### Records shown
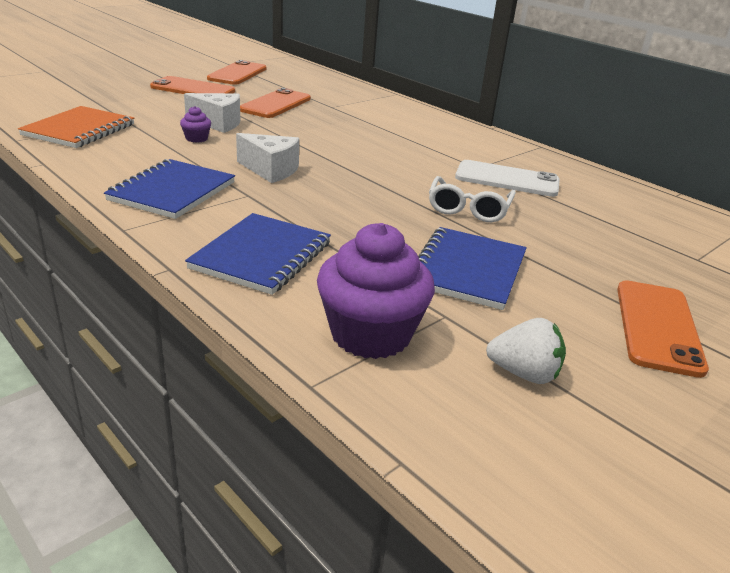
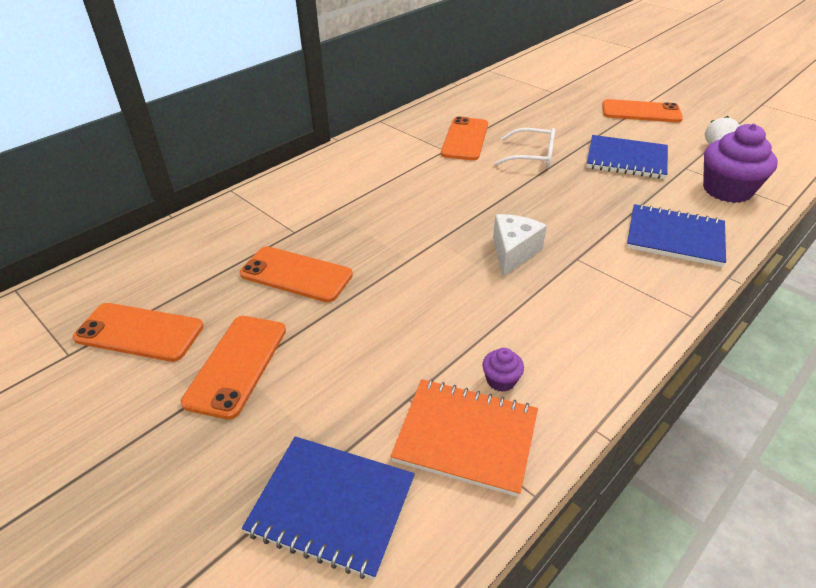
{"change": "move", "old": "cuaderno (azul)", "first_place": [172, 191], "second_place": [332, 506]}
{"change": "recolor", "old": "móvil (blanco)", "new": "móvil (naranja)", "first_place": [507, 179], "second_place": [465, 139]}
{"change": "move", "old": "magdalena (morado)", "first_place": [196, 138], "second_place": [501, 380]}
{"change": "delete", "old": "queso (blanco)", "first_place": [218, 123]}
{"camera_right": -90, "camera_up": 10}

...

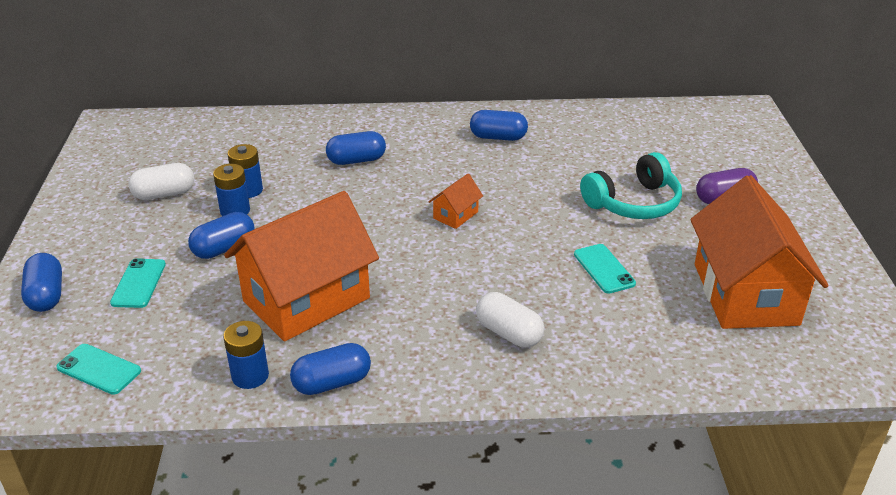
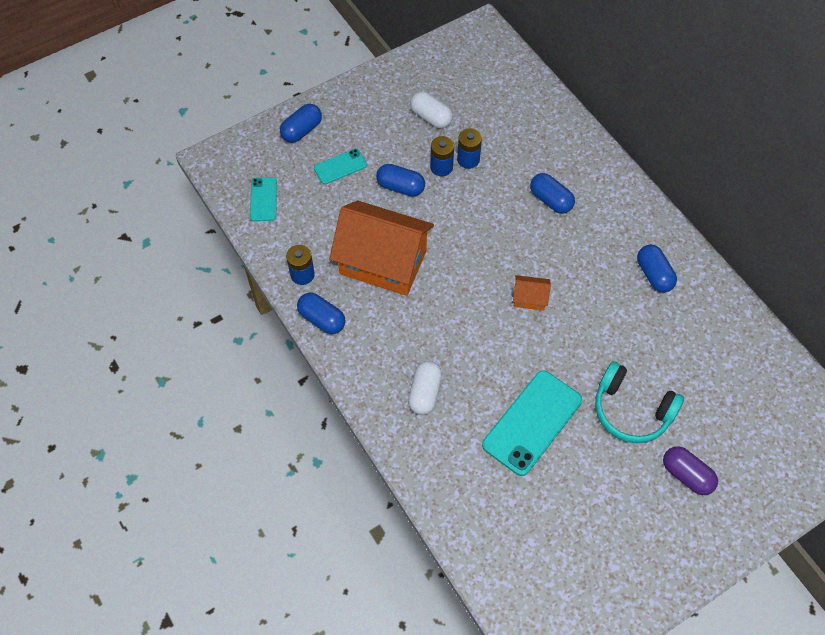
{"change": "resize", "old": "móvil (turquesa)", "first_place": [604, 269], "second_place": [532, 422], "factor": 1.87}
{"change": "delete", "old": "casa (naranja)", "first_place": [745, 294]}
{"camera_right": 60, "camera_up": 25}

### Aim of the exercise
Report back each line in the material above that contains the string "delete".

### Response
{"change": "delete", "old": "queso (blanco)", "first_place": [218, 123]}
{"change": "delete", "old": "casa (naranja)", "first_place": [745, 294]}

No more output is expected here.